TO DO
Among the entries below, only the lines from the one with "blue spinning top: 5 -> 6" through the one with "turquoise ball: 0 -> 4" are wanted, reproduced exactly. Pictures are not wanted.

Coordinate-based change listings
=======
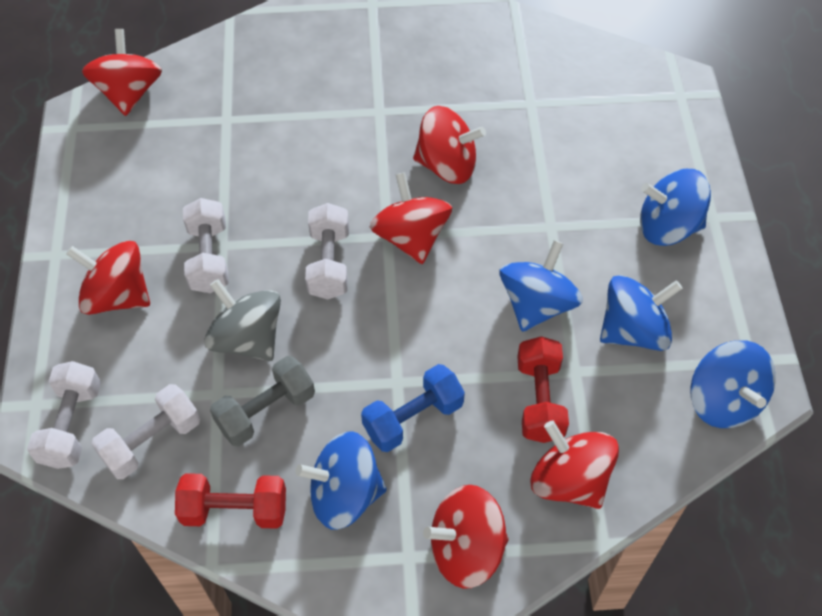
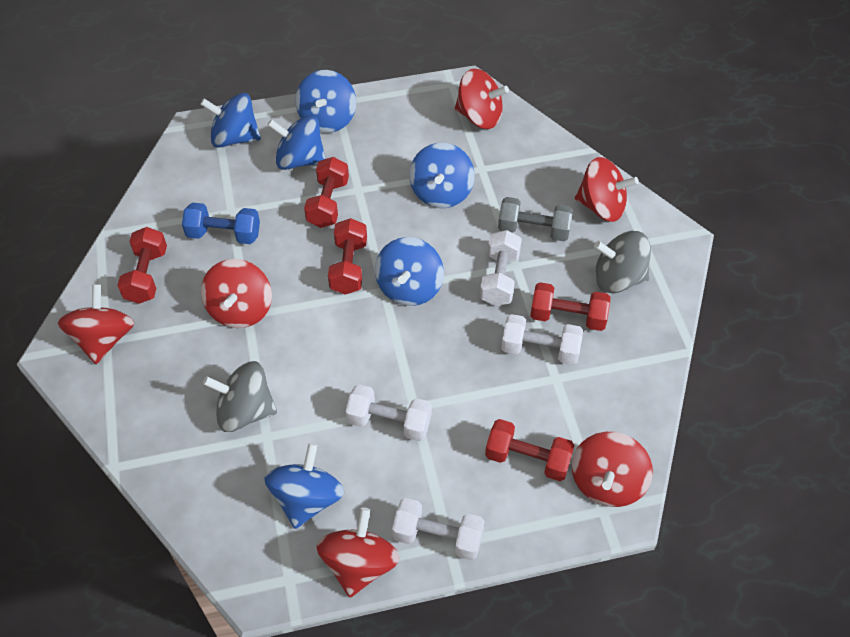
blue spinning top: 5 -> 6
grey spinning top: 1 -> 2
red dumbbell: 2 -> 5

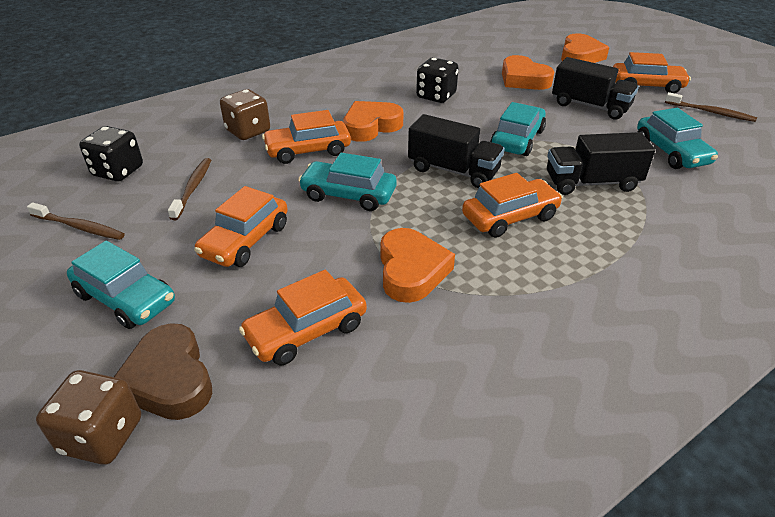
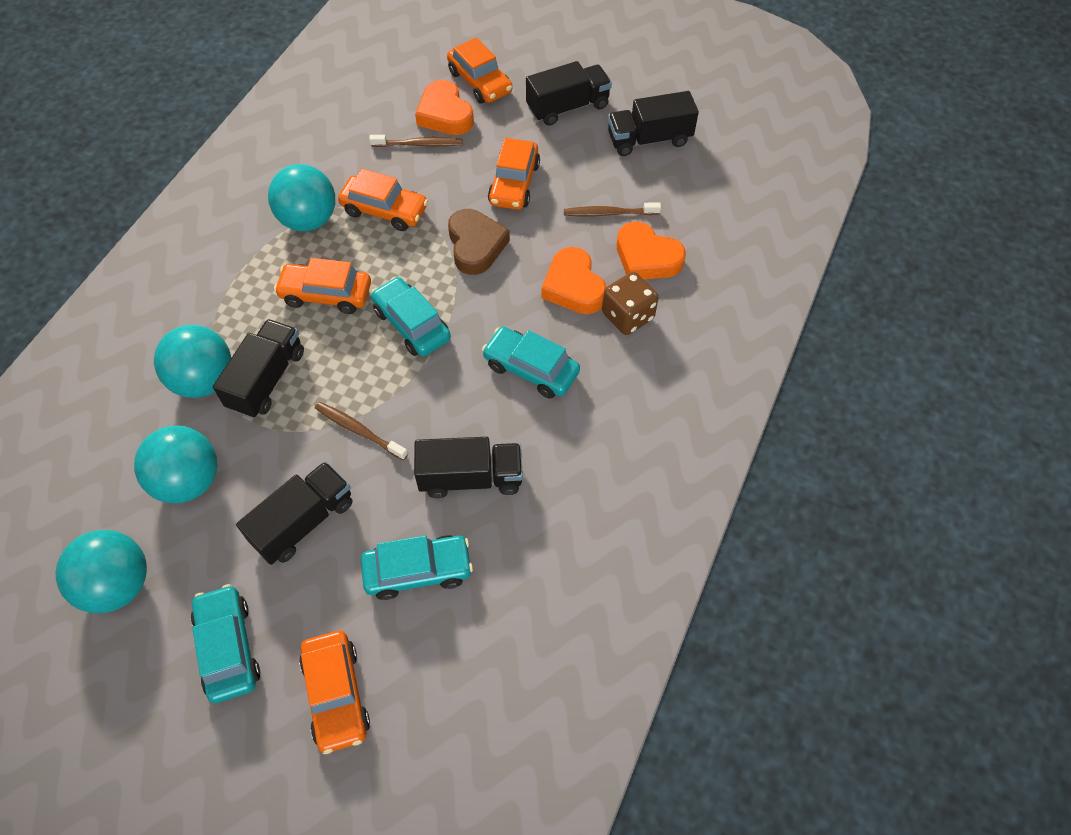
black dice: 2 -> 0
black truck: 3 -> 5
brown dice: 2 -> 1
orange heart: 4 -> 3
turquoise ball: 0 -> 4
=======
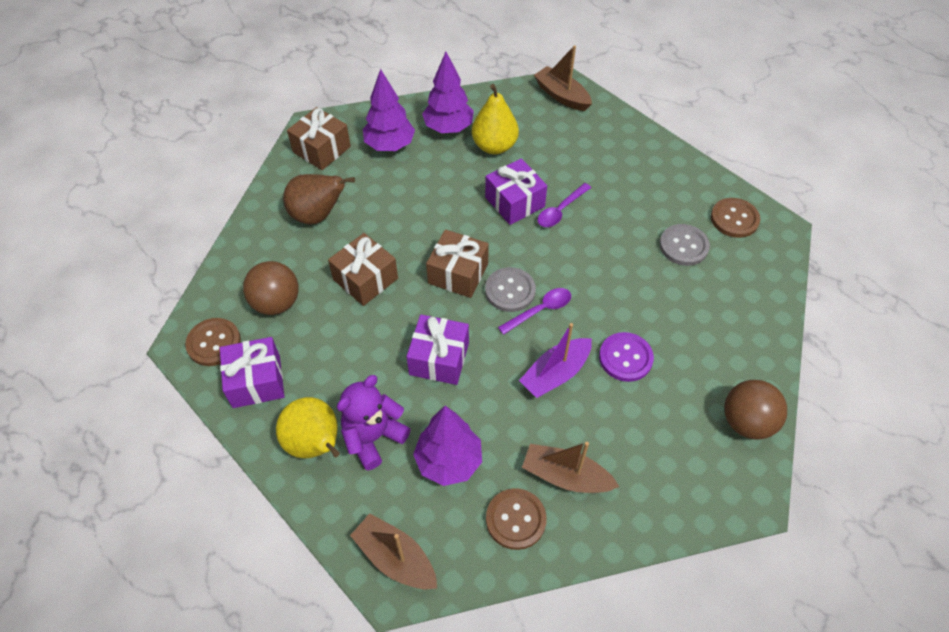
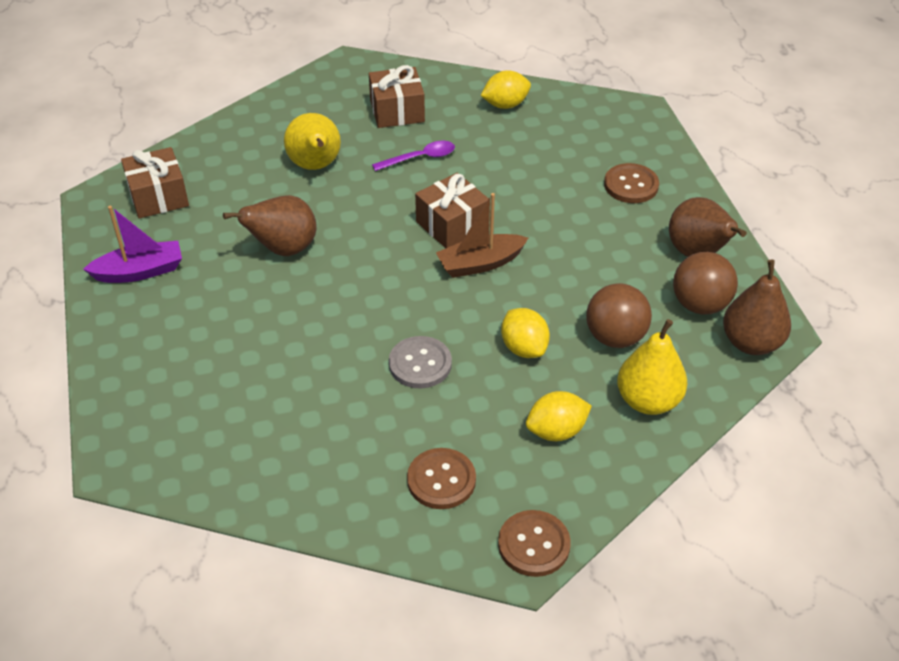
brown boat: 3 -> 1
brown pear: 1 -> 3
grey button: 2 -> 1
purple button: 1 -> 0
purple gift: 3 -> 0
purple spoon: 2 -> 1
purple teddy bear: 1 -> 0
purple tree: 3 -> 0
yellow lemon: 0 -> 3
=======
ANSWER BOX
blue spinning top: 5 -> 6
grey spinning top: 1 -> 2
red dumbbell: 2 -> 5

black dice: 2 -> 0
black truck: 3 -> 5
brown dice: 2 -> 1
orange heart: 4 -> 3
turquoise ball: 0 -> 4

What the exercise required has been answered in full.